Start of EXERCISE MATERIAL

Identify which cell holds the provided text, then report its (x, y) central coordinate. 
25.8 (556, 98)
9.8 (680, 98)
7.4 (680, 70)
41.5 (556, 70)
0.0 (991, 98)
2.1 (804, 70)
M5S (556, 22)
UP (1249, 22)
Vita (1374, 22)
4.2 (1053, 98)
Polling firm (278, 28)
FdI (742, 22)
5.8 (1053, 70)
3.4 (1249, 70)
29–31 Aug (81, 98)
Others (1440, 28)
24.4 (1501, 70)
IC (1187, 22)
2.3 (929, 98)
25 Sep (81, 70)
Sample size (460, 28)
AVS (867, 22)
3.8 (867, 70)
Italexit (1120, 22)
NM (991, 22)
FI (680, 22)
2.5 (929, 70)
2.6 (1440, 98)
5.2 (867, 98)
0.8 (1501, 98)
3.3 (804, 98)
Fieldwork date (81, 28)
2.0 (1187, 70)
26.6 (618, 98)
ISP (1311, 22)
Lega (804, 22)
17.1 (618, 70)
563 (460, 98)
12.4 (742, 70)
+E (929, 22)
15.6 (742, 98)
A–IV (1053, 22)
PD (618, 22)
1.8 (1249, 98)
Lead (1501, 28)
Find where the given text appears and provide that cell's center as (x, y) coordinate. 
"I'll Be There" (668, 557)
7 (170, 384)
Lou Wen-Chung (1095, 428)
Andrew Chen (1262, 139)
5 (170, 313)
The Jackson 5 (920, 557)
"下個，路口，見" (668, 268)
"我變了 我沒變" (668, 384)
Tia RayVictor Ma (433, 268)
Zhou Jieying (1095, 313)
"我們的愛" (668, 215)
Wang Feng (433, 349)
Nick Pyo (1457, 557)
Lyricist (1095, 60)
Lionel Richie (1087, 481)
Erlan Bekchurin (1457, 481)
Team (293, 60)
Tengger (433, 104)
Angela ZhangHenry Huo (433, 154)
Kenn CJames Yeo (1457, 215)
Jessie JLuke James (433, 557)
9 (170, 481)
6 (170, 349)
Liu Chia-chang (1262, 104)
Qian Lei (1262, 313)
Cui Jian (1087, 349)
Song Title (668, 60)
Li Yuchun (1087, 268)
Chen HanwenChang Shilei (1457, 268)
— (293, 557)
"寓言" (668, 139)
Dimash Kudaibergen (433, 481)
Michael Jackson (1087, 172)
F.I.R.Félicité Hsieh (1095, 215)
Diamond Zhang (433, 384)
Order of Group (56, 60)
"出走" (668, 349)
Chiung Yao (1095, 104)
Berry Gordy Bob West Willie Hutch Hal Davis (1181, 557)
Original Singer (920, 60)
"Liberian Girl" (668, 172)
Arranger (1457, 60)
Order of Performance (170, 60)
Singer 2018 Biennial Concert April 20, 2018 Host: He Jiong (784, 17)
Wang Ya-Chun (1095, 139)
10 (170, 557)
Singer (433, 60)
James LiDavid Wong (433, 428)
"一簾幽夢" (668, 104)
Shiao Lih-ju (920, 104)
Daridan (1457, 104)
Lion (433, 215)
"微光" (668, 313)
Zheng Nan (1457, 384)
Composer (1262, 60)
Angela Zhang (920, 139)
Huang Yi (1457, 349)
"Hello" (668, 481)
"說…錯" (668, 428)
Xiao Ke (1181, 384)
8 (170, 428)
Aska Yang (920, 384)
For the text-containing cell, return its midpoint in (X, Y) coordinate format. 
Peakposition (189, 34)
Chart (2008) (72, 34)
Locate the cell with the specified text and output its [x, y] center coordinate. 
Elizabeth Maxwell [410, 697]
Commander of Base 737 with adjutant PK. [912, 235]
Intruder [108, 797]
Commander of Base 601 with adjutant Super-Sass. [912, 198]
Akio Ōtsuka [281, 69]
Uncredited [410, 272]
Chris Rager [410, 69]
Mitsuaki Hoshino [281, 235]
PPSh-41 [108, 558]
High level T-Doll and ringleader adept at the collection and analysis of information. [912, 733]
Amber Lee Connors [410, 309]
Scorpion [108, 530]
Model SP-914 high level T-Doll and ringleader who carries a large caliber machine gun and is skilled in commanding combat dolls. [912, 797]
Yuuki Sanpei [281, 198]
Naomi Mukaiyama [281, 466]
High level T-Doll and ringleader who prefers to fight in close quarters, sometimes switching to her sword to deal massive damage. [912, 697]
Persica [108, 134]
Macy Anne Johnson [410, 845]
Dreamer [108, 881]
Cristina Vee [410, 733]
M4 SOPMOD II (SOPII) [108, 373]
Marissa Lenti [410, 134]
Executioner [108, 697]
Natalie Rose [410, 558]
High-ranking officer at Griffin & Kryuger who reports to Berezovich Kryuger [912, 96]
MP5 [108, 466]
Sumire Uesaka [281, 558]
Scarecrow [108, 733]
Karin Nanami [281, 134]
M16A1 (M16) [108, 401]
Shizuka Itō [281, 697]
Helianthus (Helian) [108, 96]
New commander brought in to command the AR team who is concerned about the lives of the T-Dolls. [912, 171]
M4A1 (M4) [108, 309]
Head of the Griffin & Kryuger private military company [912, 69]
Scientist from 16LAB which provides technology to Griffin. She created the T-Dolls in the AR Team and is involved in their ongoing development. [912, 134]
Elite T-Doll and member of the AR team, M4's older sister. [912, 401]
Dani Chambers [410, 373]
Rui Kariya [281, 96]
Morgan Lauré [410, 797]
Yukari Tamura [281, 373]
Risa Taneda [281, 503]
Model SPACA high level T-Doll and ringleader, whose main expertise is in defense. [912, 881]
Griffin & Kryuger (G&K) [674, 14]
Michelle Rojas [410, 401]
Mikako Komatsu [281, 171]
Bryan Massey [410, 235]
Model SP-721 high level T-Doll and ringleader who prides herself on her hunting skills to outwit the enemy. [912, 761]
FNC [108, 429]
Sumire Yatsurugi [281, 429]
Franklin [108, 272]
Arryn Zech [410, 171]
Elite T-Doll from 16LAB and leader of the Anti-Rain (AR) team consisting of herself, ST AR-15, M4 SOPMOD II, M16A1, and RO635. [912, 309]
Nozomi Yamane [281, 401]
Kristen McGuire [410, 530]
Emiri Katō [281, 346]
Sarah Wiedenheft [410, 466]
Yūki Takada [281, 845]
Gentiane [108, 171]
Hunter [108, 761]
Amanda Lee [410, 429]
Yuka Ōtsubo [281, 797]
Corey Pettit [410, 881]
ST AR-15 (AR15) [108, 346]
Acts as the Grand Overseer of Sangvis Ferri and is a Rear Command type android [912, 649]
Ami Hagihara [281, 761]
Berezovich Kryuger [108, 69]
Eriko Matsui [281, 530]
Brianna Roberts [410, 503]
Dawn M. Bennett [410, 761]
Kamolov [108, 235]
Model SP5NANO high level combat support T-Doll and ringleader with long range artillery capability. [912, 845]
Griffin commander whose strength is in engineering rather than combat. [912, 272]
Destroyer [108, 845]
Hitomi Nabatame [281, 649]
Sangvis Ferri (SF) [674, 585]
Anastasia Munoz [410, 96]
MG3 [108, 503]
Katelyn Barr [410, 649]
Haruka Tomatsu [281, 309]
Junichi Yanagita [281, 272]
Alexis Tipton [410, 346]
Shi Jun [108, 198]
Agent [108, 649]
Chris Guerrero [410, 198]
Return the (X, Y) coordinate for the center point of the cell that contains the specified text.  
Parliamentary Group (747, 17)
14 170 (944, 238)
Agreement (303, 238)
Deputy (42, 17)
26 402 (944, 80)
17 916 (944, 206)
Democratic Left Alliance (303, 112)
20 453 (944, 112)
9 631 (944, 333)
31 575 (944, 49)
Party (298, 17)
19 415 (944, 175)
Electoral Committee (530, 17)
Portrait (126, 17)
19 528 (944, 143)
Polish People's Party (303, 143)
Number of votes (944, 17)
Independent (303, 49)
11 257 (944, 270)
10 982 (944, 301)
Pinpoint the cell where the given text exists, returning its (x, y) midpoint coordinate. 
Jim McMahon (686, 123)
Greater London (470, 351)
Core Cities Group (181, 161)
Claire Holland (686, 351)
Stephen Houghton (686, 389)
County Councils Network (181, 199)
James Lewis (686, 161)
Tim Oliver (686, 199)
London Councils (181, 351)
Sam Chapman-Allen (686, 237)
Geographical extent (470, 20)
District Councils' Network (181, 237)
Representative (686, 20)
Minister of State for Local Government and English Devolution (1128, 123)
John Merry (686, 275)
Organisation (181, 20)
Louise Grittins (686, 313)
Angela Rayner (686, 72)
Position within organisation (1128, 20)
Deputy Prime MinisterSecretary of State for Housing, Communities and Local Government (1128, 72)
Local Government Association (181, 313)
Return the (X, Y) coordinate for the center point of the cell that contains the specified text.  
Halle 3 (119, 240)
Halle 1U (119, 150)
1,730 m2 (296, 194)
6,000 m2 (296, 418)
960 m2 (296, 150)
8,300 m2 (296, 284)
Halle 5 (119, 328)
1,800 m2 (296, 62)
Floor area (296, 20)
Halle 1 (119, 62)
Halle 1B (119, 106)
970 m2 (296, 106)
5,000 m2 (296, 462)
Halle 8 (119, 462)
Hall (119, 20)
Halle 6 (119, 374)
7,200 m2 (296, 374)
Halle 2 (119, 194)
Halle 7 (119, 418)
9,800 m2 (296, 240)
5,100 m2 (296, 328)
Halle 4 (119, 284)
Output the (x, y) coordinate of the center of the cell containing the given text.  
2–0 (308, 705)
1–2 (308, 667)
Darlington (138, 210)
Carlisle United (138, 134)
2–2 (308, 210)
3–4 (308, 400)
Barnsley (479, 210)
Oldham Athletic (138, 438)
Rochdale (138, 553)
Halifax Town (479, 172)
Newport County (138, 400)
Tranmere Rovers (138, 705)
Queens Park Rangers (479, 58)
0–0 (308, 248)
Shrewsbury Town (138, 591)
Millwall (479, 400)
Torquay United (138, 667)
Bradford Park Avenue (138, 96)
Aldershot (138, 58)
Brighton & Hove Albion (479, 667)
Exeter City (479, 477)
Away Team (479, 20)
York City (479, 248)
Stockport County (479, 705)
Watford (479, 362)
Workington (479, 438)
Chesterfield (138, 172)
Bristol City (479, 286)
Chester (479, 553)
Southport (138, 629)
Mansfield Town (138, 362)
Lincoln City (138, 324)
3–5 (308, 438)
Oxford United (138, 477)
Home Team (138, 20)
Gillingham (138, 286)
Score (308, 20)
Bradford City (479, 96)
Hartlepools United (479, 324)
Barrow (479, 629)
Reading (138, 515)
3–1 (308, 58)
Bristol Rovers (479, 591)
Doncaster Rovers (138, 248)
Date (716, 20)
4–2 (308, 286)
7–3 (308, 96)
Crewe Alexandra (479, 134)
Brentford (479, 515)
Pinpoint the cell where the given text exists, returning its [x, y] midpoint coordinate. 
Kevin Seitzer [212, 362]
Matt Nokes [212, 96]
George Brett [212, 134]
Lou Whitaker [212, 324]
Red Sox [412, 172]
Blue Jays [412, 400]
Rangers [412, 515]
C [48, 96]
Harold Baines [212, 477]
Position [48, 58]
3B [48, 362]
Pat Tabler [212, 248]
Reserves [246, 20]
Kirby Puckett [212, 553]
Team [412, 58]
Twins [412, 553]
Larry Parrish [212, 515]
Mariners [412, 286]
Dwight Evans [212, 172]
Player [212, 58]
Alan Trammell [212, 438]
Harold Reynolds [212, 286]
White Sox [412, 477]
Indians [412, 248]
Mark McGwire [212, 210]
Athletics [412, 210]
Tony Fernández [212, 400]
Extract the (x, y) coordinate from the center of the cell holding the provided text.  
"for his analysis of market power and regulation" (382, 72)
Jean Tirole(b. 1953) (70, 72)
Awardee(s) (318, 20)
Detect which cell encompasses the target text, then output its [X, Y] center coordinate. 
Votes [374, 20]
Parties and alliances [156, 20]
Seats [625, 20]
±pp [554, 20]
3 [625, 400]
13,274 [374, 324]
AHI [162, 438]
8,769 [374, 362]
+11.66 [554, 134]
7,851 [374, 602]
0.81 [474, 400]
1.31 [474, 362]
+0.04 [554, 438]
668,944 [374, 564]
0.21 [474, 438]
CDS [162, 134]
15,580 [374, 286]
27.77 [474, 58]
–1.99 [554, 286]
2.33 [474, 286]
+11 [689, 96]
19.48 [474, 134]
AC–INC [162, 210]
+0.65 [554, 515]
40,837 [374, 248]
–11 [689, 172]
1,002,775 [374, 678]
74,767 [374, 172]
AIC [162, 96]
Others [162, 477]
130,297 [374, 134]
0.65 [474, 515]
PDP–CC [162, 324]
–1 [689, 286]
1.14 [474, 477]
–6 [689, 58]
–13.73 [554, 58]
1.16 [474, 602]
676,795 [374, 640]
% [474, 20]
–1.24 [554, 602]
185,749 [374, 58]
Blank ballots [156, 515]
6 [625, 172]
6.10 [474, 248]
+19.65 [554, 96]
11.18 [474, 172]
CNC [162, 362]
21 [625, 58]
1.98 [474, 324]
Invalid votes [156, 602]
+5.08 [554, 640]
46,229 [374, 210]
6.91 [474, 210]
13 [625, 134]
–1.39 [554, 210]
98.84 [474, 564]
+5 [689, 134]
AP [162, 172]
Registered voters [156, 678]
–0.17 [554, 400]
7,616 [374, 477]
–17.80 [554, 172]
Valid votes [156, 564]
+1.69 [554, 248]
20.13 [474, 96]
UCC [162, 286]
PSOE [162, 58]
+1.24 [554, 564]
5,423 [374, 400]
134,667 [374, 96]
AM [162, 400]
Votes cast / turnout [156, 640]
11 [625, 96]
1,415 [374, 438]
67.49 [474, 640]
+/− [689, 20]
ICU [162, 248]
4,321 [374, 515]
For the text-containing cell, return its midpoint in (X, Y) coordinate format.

End of EXERCISE MATERIAL

Copy the records verbatim from their start through the line containing "1.8 (1249, 98)", including that line.

### WRITTEN ANSWER:
Identify which cell holds the provided text, then report its (x, y) central coordinate. 
25.8 (556, 98)
9.8 (680, 98)
7.4 (680, 70)
41.5 (556, 70)
0.0 (991, 98)
2.1 (804, 70)
M5S (556, 22)
UP (1249, 22)
Vita (1374, 22)
4.2 (1053, 98)
Polling firm (278, 28)
FdI (742, 22)
5.8 (1053, 70)
3.4 (1249, 70)
29–31 Aug (81, 98)
Others (1440, 28)
24.4 (1501, 70)
IC (1187, 22)
2.3 (929, 98)
25 Sep (81, 70)
Sample size (460, 28)
AVS (867, 22)
3.8 (867, 70)
Italexit (1120, 22)
NM (991, 22)
FI (680, 22)
2.5 (929, 70)
2.6 (1440, 98)
5.2 (867, 98)
0.8 (1501, 98)
3.3 (804, 98)
Fieldwork date (81, 28)
2.0 (1187, 70)
26.6 (618, 98)
ISP (1311, 22)
Lega (804, 22)
17.1 (618, 70)
563 (460, 98)
12.4 (742, 70)
+E (929, 22)
15.6 (742, 98)
A–IV (1053, 22)
PD (618, 22)
1.8 (1249, 98)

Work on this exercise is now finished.